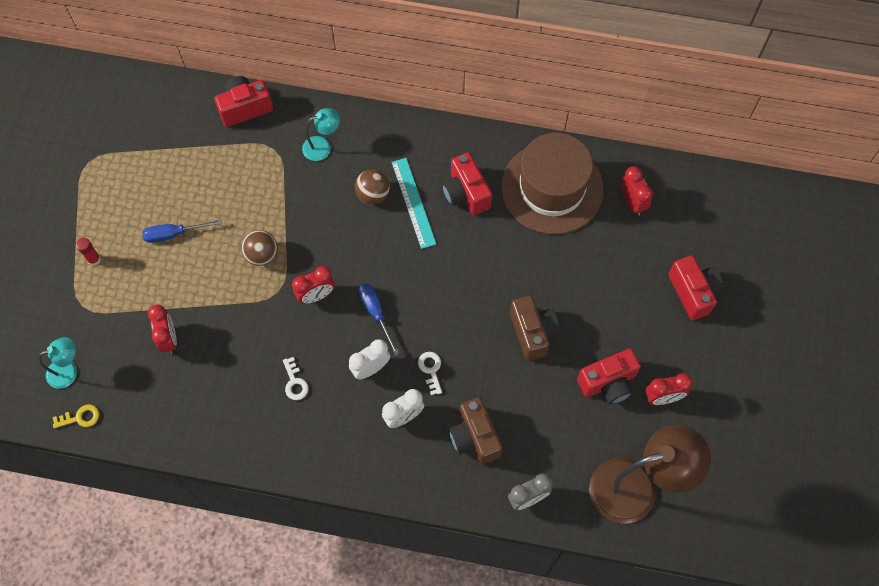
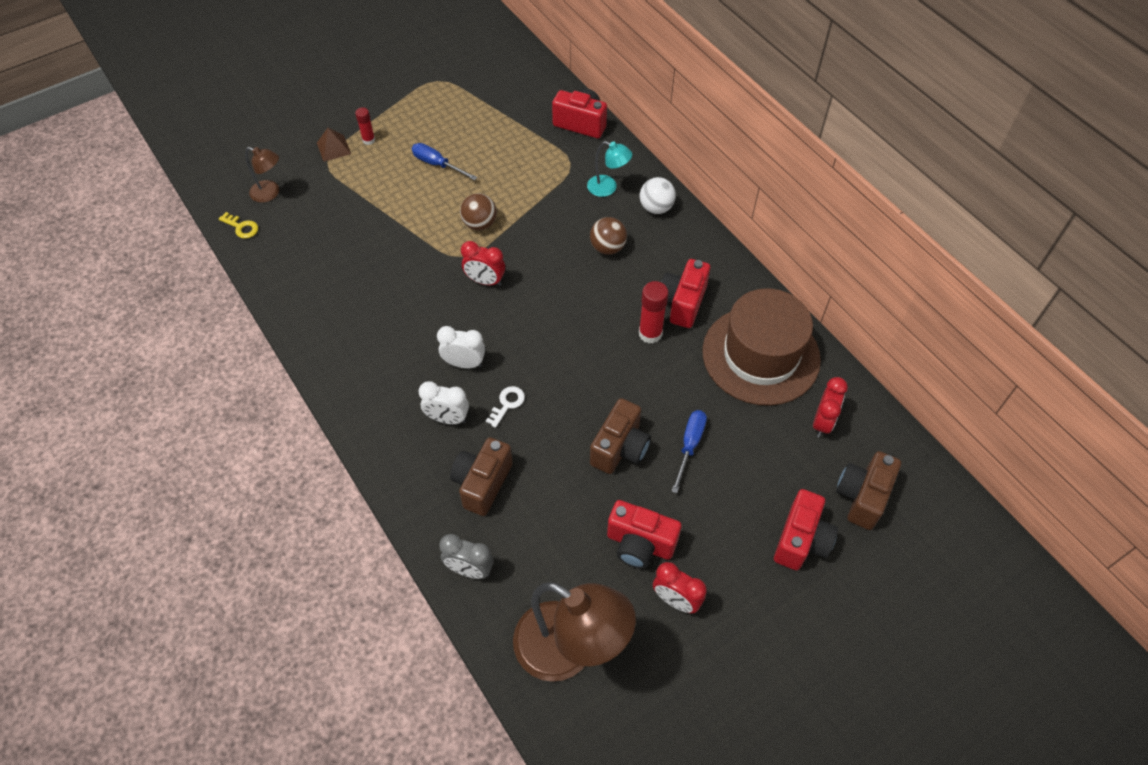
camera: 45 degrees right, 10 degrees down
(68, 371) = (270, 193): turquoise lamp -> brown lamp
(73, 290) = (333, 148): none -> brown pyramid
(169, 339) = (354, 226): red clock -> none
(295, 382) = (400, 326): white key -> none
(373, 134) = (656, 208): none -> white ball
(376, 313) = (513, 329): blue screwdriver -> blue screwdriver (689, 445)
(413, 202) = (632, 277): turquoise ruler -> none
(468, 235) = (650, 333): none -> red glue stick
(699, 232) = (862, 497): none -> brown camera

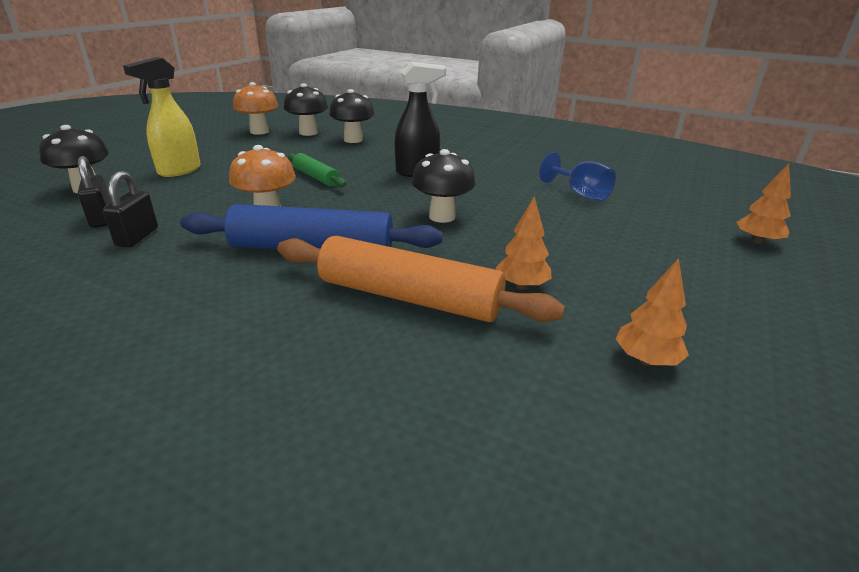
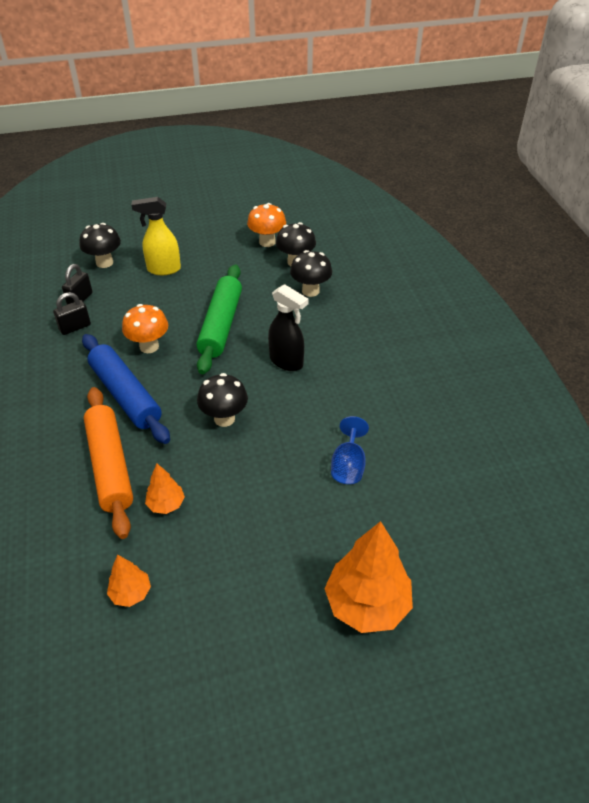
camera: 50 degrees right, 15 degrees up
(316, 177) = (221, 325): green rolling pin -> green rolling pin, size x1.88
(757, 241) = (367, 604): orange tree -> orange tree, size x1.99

::::

### The problem
Write every entry out again exactly, dropping the pictures.

### Output of the task
camera: 45 degrees right, 10 degrees down
(68, 371) = (270, 193): turquoise lamp -> brown lamp
(73, 290) = (333, 148): none -> brown pyramid
(169, 339) = (354, 226): red clock -> none
(295, 382) = (400, 326): white key -> none
(373, 134) = (656, 208): none -> white ball
(376, 313) = (513, 329): blue screwdriver -> blue screwdriver (689, 445)
(413, 202) = (632, 277): turquoise ruler -> none
(468, 235) = (650, 333): none -> red glue stick
(699, 232) = (862, 497): none -> brown camera

camera: 50 degrees right, 15 degrees up
(316, 177) = (221, 325): green rolling pin -> green rolling pin, size x1.88
(757, 241) = (367, 604): orange tree -> orange tree, size x1.99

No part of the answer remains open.